(Extracted data entries)
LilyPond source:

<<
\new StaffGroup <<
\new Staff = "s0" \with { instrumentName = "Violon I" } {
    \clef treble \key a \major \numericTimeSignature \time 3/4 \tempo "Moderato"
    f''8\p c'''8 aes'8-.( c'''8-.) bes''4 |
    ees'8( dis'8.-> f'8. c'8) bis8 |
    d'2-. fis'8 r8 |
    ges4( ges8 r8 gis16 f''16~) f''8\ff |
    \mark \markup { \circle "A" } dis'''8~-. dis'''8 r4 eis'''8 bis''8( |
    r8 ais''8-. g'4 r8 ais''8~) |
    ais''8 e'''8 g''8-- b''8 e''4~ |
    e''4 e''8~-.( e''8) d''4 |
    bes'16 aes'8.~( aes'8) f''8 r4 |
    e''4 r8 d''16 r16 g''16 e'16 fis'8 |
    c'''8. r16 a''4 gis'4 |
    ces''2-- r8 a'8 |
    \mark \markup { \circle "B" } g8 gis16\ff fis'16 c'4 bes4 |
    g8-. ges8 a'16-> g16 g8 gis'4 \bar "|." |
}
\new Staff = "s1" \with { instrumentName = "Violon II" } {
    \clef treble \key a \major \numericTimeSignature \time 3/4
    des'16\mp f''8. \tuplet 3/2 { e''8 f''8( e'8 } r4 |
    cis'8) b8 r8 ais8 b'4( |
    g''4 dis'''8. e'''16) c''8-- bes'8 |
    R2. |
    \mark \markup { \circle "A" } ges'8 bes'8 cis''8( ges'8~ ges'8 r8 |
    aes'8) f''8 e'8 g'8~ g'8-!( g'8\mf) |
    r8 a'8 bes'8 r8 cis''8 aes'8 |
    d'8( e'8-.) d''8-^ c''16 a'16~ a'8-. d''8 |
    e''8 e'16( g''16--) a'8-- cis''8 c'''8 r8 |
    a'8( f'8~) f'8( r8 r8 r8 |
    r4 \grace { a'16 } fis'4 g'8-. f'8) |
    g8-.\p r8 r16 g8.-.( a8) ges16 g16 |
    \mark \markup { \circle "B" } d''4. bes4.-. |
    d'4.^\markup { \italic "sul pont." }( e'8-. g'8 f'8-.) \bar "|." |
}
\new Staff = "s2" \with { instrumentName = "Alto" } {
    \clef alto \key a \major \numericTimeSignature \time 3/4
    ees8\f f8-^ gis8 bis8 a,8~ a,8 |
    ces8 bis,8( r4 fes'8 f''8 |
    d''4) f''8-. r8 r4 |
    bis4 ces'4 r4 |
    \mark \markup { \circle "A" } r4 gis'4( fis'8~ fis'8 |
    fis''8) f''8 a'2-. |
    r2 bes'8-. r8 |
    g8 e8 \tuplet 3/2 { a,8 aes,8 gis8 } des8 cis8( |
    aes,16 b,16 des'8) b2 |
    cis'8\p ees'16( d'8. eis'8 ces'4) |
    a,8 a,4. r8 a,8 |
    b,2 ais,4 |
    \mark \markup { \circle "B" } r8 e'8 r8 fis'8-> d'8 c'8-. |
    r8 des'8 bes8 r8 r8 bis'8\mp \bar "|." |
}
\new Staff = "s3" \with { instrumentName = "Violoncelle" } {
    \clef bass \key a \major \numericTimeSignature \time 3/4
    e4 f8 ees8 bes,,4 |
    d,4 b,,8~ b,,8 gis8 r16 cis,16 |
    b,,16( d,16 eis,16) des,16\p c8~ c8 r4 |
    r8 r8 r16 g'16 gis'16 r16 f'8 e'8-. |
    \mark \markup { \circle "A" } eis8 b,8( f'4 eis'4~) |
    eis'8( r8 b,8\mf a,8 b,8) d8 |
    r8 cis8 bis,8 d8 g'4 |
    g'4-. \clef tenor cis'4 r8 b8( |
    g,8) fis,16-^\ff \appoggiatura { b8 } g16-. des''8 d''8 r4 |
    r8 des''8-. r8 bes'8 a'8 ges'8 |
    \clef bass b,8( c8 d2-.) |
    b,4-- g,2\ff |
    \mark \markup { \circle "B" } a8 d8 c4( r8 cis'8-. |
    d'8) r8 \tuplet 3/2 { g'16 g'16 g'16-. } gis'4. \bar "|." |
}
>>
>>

• Task to carry out: Locate every line in the items above that contains the string "numericTimeSignature", and copy each of those lines. Case counts when matching.

• Final result:
    \clef treble \key a \major \numericTimeSignature \time 3/4 \tempo "Moderato"
    \clef treble \key a \major \numericTimeSignature \time 3/4
    \clef alto \key a \major \numericTimeSignature \time 3/4
    \clef bass \key a \major \numericTimeSignature \time 3/4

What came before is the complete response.